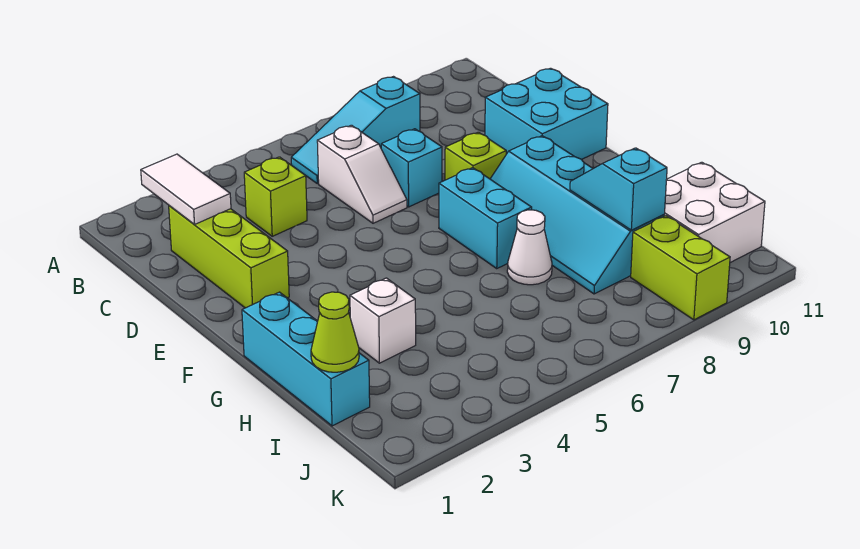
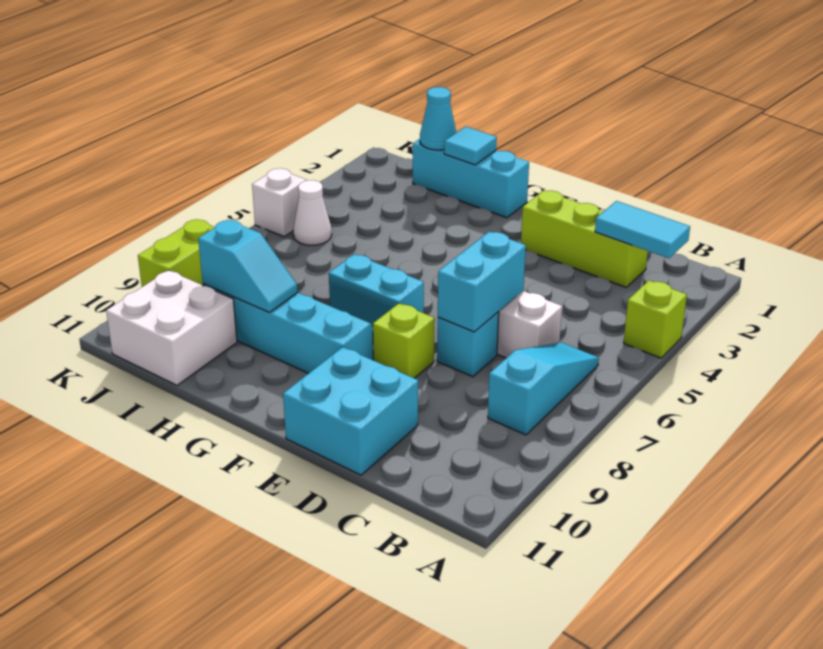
white tile B2:C2 level 2 -> cyan tile B2:C2 level 2
lime brick C4 level 1 -> lime brick A4 level 1
none -> cyan brick D6:D7 level 2
none -> cyan tile H1 level 2
white brick H3 level 1 -> white brick K5 level 1
white cone H7 level 1 -> white cone J5 level 1
lime cone I1 level 2 -> cyan cone I1 level 2
lime brick J9:K9 level 1 -> lime brick K8:K9 level 1

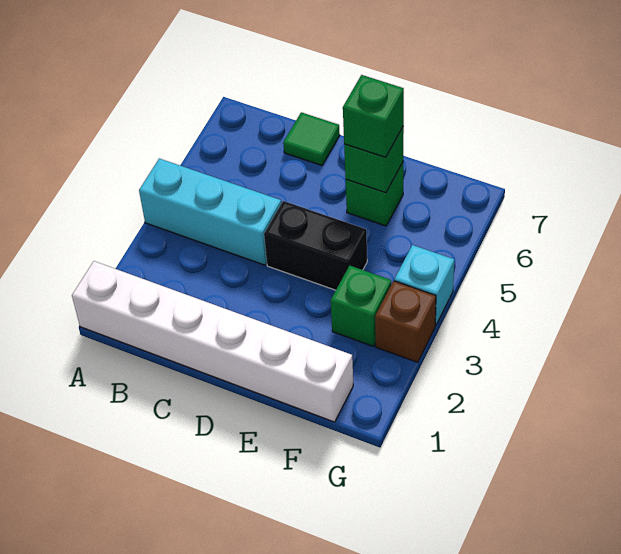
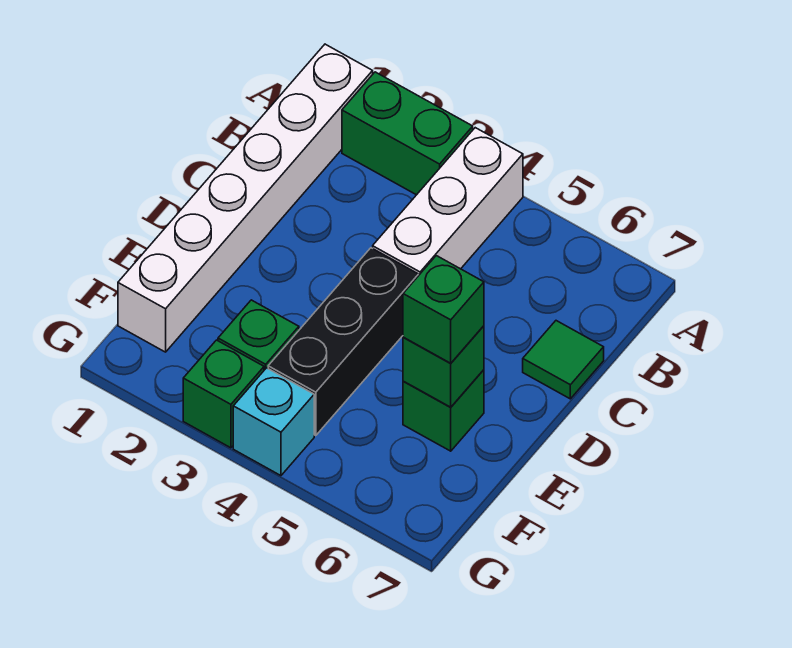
none -> green brick A2:A3 level 1
cyan brick A4:C4 level 1 -> white brick A4:C4 level 1
black brick D4:E4 level 1 -> black brick D4:F4 level 1
brown brick G3 level 1 -> green brick G3 level 1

YOUR OBJECTIVE -
Each line above where the word "none" occurs should be returned in full.

WRITTEN RESPONSE -
none -> cyan brick D6:D7 level 2
none -> cyan tile H1 level 2
none -> green brick A2:A3 level 1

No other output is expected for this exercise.